═══ Excerpted records
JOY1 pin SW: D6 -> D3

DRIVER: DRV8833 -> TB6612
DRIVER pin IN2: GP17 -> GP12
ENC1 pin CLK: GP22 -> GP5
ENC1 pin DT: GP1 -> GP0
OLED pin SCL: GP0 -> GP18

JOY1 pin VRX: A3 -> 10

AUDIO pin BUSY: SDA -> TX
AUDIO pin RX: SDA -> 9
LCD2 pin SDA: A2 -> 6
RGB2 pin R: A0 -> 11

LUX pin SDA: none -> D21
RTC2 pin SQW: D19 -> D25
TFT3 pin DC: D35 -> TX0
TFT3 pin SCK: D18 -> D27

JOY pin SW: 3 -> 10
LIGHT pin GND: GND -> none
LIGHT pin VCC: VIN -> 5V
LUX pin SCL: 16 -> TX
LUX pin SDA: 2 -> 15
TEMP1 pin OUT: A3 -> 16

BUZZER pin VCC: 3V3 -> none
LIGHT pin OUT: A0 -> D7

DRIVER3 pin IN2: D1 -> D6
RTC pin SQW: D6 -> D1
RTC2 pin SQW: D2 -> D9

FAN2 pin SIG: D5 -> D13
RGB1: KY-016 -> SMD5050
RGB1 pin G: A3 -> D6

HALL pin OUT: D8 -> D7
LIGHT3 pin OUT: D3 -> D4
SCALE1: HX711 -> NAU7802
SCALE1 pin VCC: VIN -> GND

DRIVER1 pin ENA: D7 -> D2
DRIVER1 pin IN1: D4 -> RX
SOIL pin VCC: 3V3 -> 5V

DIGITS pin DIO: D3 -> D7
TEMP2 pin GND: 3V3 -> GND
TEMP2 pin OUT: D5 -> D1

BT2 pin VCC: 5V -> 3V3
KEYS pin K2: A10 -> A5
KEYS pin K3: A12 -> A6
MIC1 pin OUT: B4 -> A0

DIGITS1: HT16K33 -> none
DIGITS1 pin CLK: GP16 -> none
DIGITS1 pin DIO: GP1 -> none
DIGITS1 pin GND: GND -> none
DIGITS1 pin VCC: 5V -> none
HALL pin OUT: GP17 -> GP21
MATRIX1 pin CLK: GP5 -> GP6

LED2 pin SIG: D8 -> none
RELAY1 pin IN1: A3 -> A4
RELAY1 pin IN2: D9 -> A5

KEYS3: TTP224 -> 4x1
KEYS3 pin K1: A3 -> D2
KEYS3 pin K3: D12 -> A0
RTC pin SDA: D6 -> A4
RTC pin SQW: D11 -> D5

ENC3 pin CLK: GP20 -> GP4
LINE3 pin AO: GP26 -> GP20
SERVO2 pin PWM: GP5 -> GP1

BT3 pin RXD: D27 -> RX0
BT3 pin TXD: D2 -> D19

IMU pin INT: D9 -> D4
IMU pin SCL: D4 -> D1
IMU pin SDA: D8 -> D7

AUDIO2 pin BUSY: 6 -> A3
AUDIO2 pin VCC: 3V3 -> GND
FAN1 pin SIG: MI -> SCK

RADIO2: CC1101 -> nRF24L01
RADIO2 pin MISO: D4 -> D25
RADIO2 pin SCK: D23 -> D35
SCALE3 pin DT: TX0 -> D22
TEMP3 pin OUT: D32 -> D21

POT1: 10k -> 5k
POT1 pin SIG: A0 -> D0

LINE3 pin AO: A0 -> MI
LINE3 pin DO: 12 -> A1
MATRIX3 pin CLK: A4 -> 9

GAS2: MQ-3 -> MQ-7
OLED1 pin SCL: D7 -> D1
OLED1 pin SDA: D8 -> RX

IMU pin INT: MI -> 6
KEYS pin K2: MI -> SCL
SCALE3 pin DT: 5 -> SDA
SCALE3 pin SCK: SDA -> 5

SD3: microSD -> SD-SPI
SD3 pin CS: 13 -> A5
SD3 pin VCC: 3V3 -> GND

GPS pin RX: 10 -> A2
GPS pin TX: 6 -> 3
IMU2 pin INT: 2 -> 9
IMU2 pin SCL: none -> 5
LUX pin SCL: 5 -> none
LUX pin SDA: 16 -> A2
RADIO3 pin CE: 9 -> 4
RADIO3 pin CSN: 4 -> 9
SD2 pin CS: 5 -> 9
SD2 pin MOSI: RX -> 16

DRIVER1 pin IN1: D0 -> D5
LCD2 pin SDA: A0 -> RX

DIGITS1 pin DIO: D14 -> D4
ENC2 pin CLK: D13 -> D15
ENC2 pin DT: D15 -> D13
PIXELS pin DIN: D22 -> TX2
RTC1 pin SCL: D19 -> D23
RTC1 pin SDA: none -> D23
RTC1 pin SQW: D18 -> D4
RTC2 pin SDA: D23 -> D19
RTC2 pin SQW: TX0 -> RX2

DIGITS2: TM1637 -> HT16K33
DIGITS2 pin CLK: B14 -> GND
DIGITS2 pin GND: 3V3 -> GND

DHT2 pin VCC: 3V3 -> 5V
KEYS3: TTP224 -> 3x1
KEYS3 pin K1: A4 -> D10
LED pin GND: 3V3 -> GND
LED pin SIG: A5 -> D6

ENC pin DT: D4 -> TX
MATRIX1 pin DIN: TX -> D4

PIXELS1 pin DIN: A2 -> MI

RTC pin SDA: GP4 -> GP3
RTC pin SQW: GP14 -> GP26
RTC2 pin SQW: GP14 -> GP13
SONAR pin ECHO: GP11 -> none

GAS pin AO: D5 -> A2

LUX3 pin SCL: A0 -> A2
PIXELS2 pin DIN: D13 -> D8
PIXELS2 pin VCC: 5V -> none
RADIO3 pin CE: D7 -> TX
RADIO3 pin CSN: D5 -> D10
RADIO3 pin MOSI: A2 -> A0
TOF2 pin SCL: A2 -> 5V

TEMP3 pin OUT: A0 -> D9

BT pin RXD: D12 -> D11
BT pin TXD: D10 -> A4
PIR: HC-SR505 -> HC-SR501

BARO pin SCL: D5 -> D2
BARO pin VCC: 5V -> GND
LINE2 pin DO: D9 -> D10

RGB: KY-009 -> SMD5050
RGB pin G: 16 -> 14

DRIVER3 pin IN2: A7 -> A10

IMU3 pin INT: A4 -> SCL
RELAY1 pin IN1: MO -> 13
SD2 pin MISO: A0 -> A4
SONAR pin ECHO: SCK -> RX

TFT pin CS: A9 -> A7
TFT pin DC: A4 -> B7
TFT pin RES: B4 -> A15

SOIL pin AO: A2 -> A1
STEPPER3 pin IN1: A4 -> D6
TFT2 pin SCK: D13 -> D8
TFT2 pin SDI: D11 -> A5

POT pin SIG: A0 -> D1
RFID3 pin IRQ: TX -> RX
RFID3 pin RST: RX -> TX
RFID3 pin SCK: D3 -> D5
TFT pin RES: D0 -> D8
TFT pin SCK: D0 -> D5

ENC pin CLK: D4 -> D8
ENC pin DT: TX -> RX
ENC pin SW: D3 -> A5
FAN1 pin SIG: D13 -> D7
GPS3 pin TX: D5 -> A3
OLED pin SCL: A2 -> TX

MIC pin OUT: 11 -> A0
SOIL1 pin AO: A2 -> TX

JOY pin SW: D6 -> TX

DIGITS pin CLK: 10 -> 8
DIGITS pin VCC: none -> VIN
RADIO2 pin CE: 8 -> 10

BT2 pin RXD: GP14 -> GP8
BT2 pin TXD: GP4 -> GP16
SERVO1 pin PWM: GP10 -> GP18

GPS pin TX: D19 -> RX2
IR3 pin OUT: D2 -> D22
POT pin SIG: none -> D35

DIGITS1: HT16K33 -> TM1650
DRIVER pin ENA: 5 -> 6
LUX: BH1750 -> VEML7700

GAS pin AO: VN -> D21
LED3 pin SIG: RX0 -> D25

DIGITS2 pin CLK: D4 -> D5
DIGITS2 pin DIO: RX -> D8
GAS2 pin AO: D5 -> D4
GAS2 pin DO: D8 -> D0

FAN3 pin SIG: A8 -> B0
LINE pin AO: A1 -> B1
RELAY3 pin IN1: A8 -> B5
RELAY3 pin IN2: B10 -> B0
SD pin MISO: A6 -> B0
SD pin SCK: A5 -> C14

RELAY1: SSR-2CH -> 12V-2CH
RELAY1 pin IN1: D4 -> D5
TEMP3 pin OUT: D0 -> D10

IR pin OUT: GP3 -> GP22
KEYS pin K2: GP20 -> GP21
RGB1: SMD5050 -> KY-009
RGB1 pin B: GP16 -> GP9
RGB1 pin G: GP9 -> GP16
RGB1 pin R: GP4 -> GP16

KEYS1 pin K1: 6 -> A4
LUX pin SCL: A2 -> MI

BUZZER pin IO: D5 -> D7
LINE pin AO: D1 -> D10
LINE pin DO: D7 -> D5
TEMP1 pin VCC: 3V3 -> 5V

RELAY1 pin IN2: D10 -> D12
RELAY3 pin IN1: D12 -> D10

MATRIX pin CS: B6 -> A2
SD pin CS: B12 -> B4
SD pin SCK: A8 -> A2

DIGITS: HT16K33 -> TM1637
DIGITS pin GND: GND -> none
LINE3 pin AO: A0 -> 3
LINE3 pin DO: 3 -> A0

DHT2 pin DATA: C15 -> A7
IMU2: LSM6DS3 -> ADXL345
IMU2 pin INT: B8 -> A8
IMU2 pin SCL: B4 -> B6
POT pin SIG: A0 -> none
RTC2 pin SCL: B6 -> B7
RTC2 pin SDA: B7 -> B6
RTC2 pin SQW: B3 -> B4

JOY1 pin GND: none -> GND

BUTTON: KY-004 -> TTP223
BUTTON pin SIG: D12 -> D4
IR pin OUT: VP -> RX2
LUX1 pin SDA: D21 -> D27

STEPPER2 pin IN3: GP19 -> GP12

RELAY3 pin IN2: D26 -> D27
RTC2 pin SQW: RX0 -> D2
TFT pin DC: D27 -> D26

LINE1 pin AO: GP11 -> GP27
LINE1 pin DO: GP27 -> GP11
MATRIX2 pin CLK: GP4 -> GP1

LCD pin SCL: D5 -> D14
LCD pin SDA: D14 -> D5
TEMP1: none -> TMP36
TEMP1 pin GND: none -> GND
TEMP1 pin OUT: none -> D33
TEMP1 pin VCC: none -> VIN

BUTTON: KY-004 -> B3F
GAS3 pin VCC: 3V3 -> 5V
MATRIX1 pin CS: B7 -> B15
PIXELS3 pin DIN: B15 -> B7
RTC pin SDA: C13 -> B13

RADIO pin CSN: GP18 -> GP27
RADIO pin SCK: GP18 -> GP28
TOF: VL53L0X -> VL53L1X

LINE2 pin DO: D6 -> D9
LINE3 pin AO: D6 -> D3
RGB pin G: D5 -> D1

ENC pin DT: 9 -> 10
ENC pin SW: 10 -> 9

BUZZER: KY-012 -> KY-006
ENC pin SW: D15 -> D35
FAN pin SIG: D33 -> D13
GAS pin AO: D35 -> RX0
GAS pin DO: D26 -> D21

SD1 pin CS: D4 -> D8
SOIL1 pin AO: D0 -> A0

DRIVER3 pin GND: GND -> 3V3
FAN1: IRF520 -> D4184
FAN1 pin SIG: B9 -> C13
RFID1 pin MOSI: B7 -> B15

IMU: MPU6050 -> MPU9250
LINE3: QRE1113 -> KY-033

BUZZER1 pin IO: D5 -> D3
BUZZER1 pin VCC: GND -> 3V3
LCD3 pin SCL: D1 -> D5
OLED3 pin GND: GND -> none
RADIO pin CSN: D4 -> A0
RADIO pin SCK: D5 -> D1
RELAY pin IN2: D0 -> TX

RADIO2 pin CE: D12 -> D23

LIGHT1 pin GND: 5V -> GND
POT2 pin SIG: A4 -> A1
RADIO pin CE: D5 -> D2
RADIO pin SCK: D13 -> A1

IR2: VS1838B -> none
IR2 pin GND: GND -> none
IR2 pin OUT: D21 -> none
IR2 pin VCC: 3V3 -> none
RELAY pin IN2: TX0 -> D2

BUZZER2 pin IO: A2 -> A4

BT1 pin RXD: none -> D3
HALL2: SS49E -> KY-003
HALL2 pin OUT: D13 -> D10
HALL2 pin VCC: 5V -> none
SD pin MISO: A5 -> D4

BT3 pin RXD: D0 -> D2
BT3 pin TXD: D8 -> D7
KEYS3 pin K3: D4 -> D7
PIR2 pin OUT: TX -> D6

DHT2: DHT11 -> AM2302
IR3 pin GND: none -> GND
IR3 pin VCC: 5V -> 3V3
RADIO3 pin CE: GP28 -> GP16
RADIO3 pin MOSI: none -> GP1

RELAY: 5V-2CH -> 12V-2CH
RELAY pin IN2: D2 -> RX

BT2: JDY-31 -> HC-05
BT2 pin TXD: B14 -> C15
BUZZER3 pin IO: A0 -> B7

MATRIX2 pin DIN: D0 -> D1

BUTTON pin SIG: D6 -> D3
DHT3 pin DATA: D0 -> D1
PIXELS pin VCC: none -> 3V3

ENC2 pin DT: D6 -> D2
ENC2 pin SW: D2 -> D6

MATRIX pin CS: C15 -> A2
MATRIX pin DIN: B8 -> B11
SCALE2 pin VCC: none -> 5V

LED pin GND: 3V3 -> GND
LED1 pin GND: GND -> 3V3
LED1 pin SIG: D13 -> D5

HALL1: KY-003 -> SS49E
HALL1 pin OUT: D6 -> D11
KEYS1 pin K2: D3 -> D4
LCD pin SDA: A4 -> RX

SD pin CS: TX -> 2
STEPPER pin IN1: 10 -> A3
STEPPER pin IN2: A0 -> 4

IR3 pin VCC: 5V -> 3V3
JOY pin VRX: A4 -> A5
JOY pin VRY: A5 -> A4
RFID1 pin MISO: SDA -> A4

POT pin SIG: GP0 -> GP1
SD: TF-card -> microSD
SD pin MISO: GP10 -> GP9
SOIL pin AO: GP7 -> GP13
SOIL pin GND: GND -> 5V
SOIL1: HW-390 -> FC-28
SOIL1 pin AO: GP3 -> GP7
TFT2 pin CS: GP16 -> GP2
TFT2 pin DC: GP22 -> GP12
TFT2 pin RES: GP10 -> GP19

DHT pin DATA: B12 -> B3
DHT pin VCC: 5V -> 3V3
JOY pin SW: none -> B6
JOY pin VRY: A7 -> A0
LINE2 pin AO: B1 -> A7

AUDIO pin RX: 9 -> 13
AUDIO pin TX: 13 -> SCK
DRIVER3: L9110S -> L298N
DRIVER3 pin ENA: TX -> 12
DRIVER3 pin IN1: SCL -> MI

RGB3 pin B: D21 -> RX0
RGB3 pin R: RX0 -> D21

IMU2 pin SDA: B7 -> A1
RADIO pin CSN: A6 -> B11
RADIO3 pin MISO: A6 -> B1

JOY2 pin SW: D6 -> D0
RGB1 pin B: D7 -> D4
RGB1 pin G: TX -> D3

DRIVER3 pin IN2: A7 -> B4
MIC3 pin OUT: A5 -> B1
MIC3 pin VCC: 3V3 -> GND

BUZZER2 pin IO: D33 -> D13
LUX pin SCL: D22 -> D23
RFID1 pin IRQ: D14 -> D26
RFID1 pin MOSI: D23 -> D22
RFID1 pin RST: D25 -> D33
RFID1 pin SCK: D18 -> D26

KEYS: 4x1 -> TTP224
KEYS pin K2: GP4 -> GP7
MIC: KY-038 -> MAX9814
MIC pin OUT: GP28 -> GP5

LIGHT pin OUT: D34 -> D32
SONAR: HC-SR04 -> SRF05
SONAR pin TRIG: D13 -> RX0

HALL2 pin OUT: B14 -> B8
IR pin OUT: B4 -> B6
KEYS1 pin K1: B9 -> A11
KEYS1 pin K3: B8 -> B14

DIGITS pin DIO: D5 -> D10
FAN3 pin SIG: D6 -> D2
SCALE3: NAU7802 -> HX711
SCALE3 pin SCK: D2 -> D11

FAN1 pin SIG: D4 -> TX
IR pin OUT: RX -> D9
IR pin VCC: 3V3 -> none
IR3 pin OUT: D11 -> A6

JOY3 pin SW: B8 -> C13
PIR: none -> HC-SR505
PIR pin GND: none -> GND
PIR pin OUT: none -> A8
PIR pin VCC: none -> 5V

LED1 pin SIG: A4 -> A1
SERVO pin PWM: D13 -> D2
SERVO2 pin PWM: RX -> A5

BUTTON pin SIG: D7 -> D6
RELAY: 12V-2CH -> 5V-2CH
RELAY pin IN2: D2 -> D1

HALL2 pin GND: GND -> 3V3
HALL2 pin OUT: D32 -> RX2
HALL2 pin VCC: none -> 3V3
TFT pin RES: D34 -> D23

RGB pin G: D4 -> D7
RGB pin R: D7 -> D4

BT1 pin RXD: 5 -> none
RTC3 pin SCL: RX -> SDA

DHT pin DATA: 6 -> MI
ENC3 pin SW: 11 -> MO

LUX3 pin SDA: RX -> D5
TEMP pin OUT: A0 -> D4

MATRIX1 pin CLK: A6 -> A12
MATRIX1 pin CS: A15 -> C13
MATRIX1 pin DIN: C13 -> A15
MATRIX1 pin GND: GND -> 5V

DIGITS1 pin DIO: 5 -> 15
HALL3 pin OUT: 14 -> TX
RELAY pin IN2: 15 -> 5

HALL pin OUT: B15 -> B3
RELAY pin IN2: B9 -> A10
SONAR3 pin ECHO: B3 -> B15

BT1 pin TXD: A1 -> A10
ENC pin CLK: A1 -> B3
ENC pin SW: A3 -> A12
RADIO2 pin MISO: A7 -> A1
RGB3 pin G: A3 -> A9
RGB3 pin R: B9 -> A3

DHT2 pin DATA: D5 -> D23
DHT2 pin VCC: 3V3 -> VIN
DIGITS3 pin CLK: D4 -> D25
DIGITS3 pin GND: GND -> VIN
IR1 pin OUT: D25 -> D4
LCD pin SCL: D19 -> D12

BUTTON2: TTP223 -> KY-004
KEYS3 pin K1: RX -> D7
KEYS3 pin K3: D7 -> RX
══════
## Your instructions
Give back the records above exactly, limited to the lines between the one holding "DIGITS1 pin GND: GND -> none" and the one holding "POT1 pin SIG: A0 -> D0", inclusive.

## Response below
DIGITS1 pin GND: GND -> none
DIGITS1 pin VCC: 5V -> none
HALL pin OUT: GP17 -> GP21
MATRIX1 pin CLK: GP5 -> GP6

LED2 pin SIG: D8 -> none
RELAY1 pin IN1: A3 -> A4
RELAY1 pin IN2: D9 -> A5

KEYS3: TTP224 -> 4x1
KEYS3 pin K1: A3 -> D2
KEYS3 pin K3: D12 -> A0
RTC pin SDA: D6 -> A4
RTC pin SQW: D11 -> D5

ENC3 pin CLK: GP20 -> GP4
LINE3 pin AO: GP26 -> GP20
SERVO2 pin PWM: GP5 -> GP1

BT3 pin RXD: D27 -> RX0
BT3 pin TXD: D2 -> D19

IMU pin INT: D9 -> D4
IMU pin SCL: D4 -> D1
IMU pin SDA: D8 -> D7

AUDIO2 pin BUSY: 6 -> A3
AUDIO2 pin VCC: 3V3 -> GND
FAN1 pin SIG: MI -> SCK

RADIO2: CC1101 -> nRF24L01
RADIO2 pin MISO: D4 -> D25
RADIO2 pin SCK: D23 -> D35
SCALE3 pin DT: TX0 -> D22
TEMP3 pin OUT: D32 -> D21

POT1: 10k -> 5k
POT1 pin SIG: A0 -> D0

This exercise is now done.